Dataset excerpts Start Marker
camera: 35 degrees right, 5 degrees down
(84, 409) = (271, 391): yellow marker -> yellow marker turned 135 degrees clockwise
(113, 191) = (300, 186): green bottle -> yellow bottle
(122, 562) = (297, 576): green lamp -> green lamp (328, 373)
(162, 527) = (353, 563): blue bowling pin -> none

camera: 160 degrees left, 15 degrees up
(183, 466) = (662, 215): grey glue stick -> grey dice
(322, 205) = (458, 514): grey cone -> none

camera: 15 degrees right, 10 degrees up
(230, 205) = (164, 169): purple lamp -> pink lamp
Dataset excerpts End Marker
Taking the line with "(122, 562) = (297, 576): green" as the start and the last line of the data above as the end, write out those two lines and every line between them exactly, and only those.

(122, 562) = (297, 576): green lamp -> green lamp (328, 373)
(162, 527) = (353, 563): blue bowling pin -> none

camera: 160 degrees left, 15 degrees up
(183, 466) = (662, 215): grey glue stick -> grey dice
(322, 205) = (458, 514): grey cone -> none

camera: 15 degrees right, 10 degrees up
(230, 205) = (164, 169): purple lamp -> pink lamp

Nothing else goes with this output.